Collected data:
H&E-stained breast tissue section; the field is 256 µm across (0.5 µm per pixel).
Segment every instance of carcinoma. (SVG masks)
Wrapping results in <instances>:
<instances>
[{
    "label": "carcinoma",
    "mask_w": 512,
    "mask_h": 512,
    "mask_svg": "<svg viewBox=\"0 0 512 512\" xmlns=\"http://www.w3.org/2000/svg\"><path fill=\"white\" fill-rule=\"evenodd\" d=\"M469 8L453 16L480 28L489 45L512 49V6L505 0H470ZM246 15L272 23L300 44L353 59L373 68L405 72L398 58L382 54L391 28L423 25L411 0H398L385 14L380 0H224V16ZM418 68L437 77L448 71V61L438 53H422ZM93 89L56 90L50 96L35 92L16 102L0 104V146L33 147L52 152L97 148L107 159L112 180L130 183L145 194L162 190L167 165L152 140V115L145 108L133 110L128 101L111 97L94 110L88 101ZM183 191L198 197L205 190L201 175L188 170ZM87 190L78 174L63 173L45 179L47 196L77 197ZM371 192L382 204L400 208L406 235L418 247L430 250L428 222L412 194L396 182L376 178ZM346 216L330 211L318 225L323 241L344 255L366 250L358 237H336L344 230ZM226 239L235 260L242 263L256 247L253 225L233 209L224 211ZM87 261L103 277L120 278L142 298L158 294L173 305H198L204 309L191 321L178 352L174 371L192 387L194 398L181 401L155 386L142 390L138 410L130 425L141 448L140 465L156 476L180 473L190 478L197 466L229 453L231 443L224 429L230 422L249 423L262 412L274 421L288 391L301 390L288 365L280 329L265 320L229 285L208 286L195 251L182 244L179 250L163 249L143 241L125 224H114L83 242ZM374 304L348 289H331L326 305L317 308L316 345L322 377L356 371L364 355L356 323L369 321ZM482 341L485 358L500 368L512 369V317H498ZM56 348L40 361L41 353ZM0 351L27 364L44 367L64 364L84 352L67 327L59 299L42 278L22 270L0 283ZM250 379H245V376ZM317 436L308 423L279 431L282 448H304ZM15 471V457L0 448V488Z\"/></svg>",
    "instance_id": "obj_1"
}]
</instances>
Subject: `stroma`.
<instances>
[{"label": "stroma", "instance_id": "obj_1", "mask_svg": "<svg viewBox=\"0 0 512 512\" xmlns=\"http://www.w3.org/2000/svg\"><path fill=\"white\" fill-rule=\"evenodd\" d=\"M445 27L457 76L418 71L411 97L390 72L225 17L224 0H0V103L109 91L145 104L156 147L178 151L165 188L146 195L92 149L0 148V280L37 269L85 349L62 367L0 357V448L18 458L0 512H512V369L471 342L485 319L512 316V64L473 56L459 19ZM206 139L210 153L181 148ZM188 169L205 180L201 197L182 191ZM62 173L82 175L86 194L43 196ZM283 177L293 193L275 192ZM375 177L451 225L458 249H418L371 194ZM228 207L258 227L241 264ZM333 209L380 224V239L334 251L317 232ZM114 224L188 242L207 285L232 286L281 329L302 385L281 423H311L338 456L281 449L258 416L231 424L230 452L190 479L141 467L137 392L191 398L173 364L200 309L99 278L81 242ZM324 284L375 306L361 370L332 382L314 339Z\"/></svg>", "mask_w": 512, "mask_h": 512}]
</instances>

[GIVEN PROBLEM]
List the lines of the material in which the word "stroma" occurs.

[RESPONSE TO THE TASK]
Subject: `stroma`.
[{"label": "stroma", "instance_id": "obj_1", "mask_svg": "<svg viewBox=\"0 0 512 512\" xmlns=\"http://www.w3.org/2000/svg\"><path fill=\"white\" fill-rule=\"evenodd\" d=\"M445 27L457 76L418 71L411 97L390 72L225 17L224 0H0V103L109 91L145 104L156 147L178 151L165 188L146 195L92 149L0 148V280L37 269L85 349L62 367L0 357V448L18 458L0 512H512V369L471 342L485 319L512 316V64L473 56L459 19ZM206 139L210 153L181 148ZM188 169L205 180L201 197L182 191ZM62 173L82 175L86 194L43 196ZM283 177L293 193L275 192ZM375 177L451 225L458 249H418L371 194ZM228 207L258 227L241 264ZM333 209L380 224V239L334 251L317 232ZM114 224L188 242L207 285L232 286L281 329L302 385L281 423H311L338 456L281 449L258 416L231 424L230 452L190 479L141 467L137 392L191 398L173 364L200 309L99 278L81 242ZM324 284L375 306L361 370L332 382L314 339Z\"/></svg>", "mask_w": 512, "mask_h": 512}]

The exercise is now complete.